- WHAT THE TASK ASKS:
The entries below contain pictures. Write out only the lines from the line with "C6: 33nF (GND, VDD) -> 68nF (GND, VDD)" up to and including the line with "U8: XNOR 74HC266", exactly, without them.

- DATA RECORDS:
========

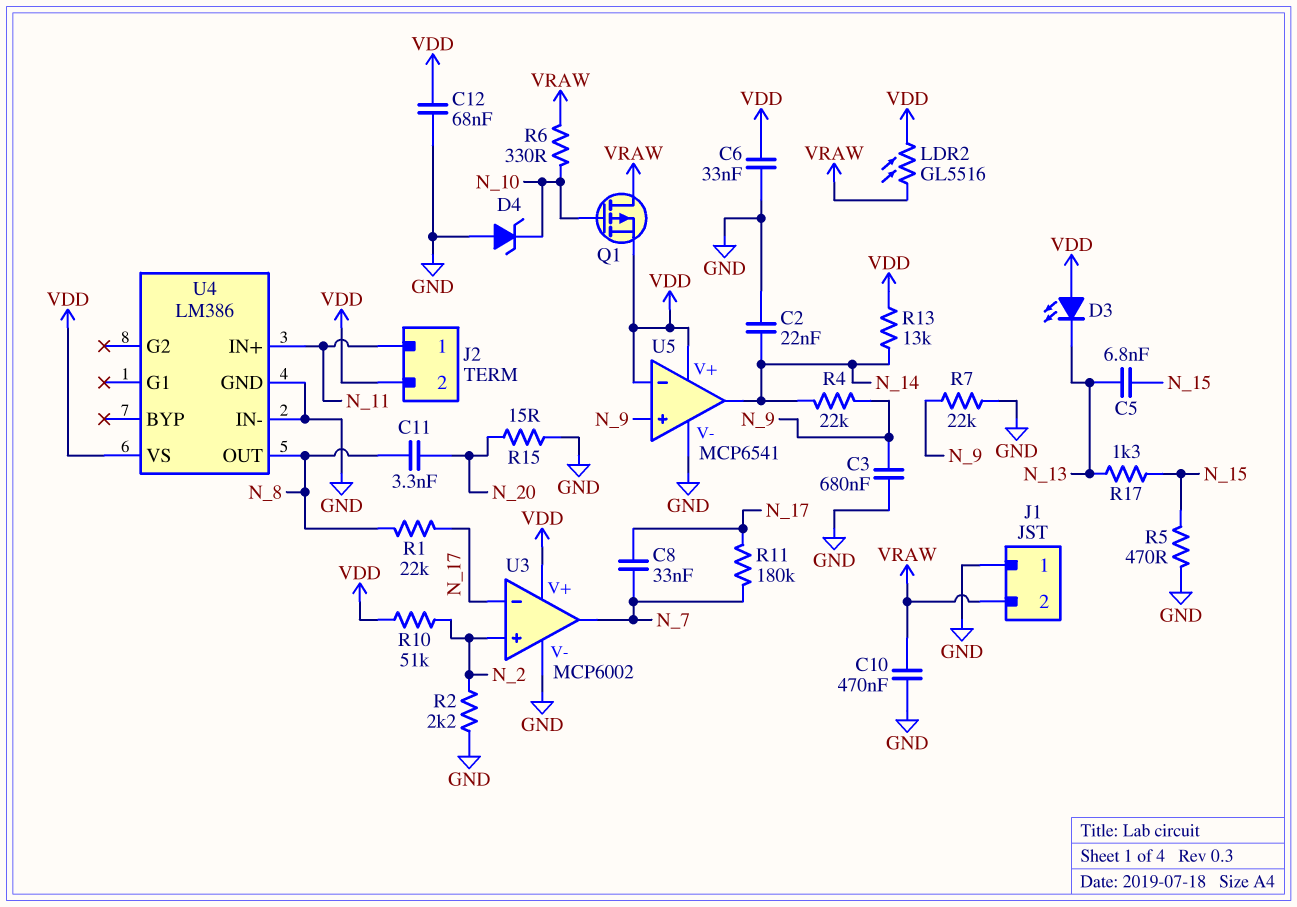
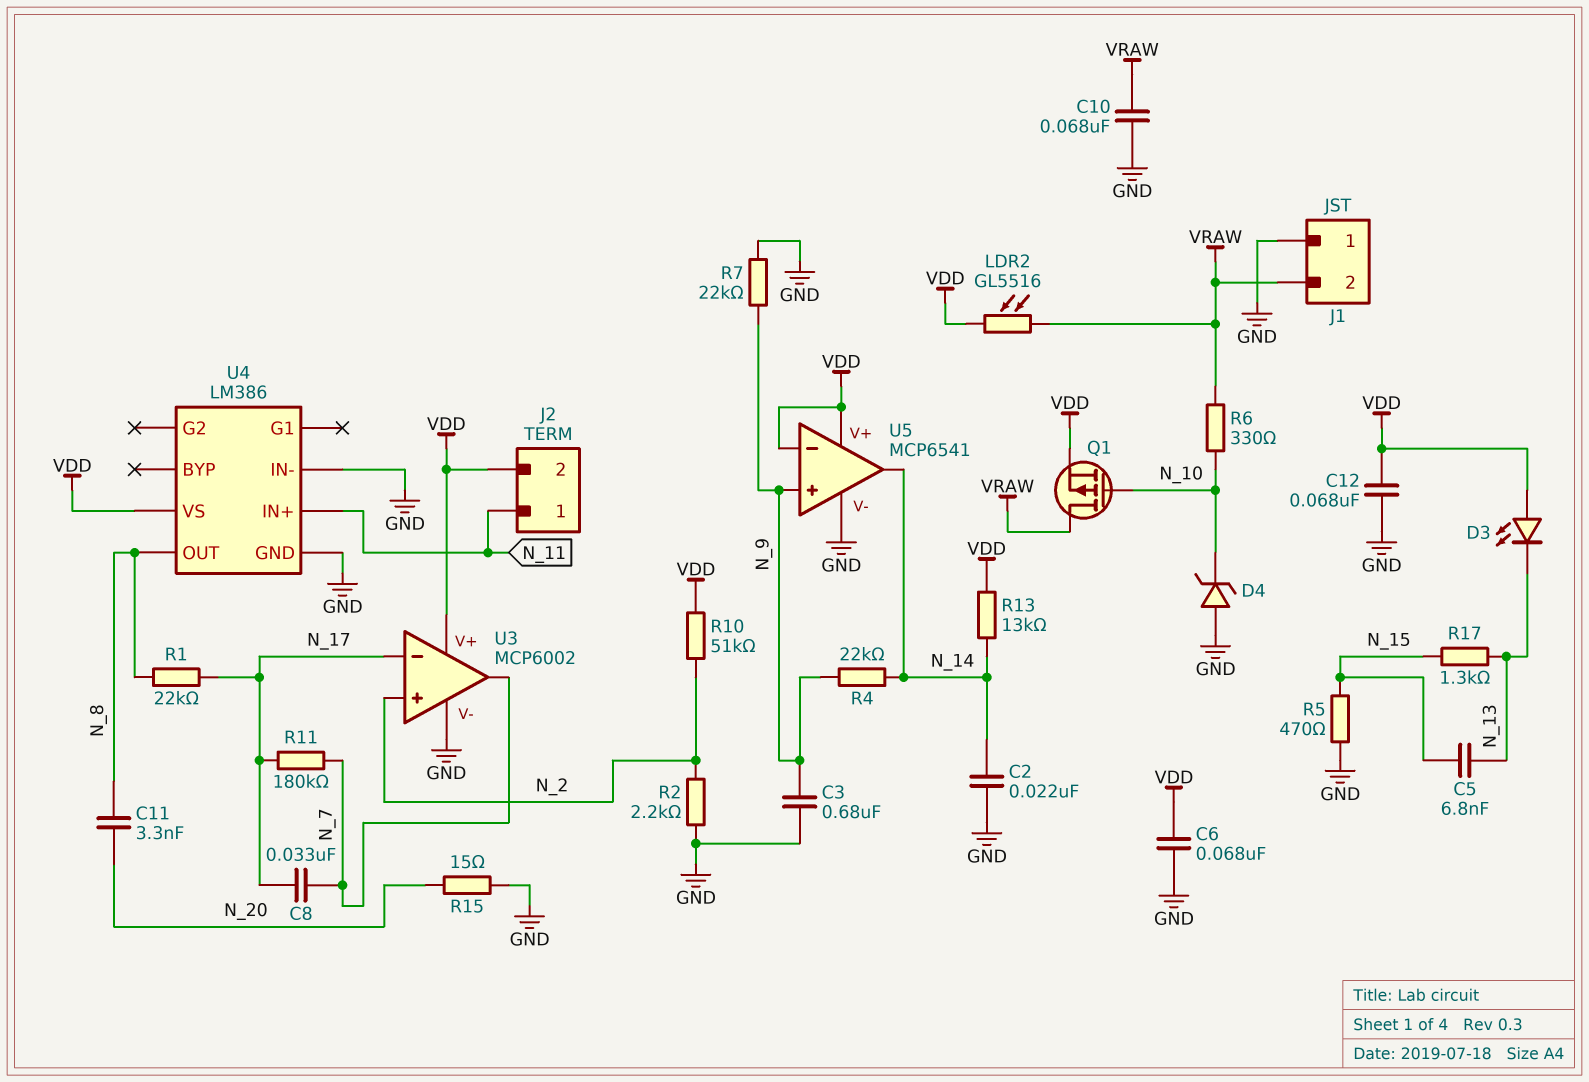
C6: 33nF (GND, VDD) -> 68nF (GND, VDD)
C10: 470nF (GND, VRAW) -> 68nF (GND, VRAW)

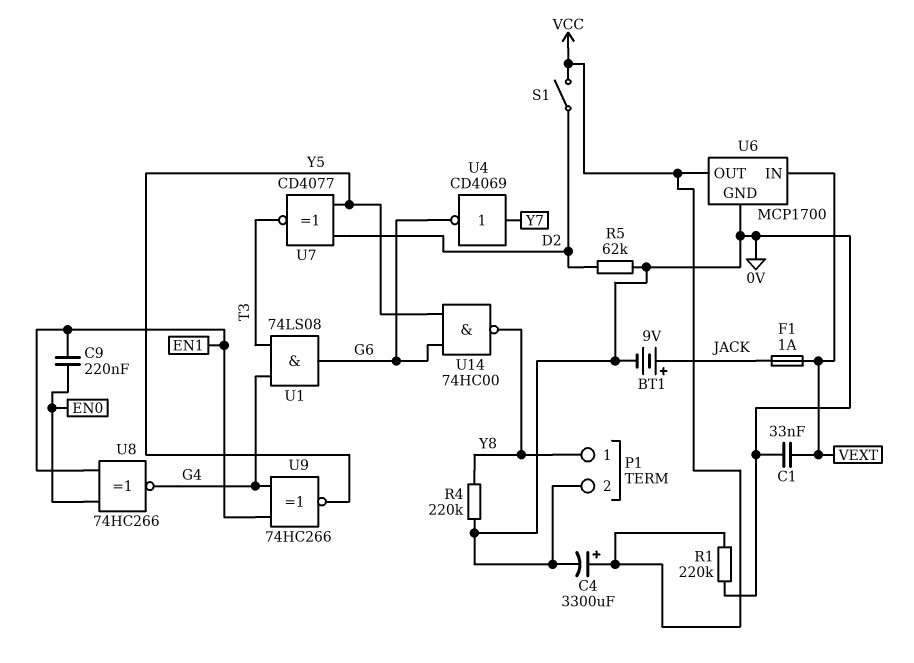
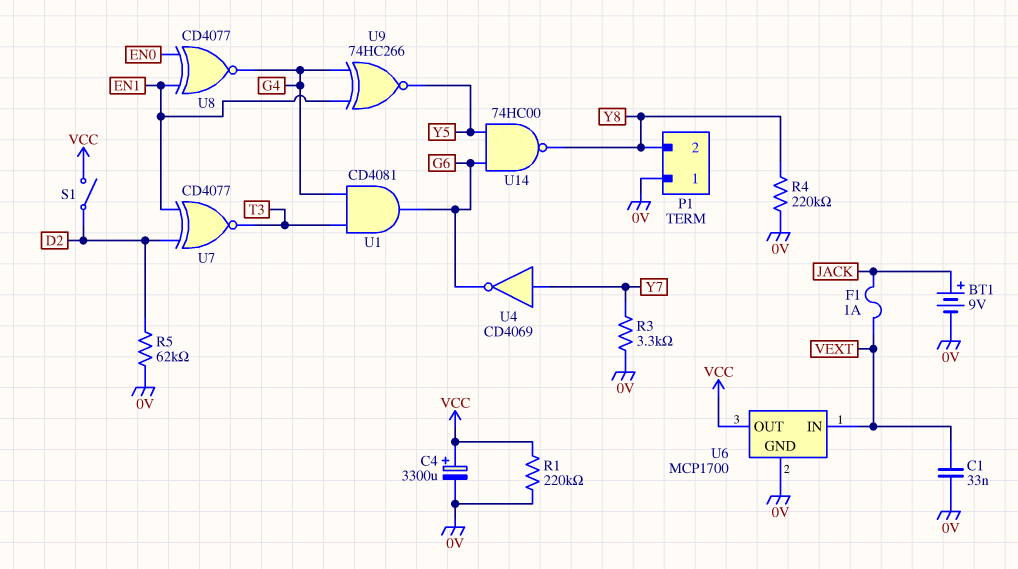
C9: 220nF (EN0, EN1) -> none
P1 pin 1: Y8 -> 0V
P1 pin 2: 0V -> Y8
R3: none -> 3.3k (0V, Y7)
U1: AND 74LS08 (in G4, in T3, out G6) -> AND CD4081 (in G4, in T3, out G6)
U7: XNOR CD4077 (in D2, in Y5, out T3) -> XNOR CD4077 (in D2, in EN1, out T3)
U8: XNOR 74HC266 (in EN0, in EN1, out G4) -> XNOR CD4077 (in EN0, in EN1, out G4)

========

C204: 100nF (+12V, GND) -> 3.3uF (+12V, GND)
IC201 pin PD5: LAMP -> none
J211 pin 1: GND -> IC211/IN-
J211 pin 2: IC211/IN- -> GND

========

- SOLUTION TO THE EXERCISE:
C6: 33nF (GND, VDD) -> 68nF (GND, VDD)
C10: 470nF (GND, VRAW) -> 68nF (GND, VRAW)

C9: 220nF (EN0, EN1) -> none
P1 pin 1: Y8 -> 0V
P1 pin 2: 0V -> Y8
R3: none -> 3.3k (0V, Y7)
U1: AND 74LS08 (in G4, in T3, out G6) -> AND CD4081 (in G4, in T3, out G6)
U7: XNOR CD4077 (in D2, in Y5, out T3) -> XNOR CD4077 (in D2, in EN1, out T3)
U8: XNOR 74HC266 (in EN0, in EN1, out G4) -> XNOR CD4077 (in EN0, in EN1, out G4)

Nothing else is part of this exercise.